**DIRECTIONS**: Reproduce exactly the lines from the one containing "yellow eraser: 0 -> 5" through the last line of the data, both ends included.

#### DATA

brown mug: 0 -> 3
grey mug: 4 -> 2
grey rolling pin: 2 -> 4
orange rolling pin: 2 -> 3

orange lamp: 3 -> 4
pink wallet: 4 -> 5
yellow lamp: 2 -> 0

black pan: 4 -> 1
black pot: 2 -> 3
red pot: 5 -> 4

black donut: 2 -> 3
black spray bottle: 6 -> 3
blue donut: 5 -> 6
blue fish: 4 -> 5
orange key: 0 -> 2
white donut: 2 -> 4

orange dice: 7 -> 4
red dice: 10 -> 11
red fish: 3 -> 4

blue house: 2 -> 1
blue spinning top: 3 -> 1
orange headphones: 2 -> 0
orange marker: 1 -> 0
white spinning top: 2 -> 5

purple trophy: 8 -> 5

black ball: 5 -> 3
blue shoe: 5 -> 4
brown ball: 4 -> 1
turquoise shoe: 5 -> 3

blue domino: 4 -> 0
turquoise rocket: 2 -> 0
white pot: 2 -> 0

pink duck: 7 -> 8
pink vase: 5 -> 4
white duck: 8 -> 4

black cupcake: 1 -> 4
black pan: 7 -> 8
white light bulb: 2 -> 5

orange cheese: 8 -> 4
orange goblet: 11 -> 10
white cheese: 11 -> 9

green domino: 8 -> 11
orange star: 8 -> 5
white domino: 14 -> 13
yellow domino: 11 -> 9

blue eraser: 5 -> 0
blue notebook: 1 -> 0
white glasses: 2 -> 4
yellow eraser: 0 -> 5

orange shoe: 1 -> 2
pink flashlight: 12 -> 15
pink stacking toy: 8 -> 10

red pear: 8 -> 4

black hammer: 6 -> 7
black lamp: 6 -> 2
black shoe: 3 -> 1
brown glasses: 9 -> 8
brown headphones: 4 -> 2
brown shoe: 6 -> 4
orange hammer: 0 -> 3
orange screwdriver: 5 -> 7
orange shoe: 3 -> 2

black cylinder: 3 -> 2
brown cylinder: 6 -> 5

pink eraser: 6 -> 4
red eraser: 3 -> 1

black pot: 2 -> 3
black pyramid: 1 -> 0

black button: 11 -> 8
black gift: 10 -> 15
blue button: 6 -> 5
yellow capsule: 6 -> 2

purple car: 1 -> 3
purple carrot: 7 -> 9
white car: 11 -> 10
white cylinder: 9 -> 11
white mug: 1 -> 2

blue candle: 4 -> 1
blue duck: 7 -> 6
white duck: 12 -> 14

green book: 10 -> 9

########

**SOLUTION TO THIS TASK**:
yellow eraser: 0 -> 5

orange shoe: 1 -> 2
pink flashlight: 12 -> 15
pink stacking toy: 8 -> 10

red pear: 8 -> 4

black hammer: 6 -> 7
black lamp: 6 -> 2
black shoe: 3 -> 1
brown glasses: 9 -> 8
brown headphones: 4 -> 2
brown shoe: 6 -> 4
orange hammer: 0 -> 3
orange screwdriver: 5 -> 7
orange shoe: 3 -> 2

black cylinder: 3 -> 2
brown cylinder: 6 -> 5

pink eraser: 6 -> 4
red eraser: 3 -> 1

black pot: 2 -> 3
black pyramid: 1 -> 0

black button: 11 -> 8
black gift: 10 -> 15
blue button: 6 -> 5
yellow capsule: 6 -> 2

purple car: 1 -> 3
purple carrot: 7 -> 9
white car: 11 -> 10
white cylinder: 9 -> 11
white mug: 1 -> 2

blue candle: 4 -> 1
blue duck: 7 -> 6
white duck: 12 -> 14

green book: 10 -> 9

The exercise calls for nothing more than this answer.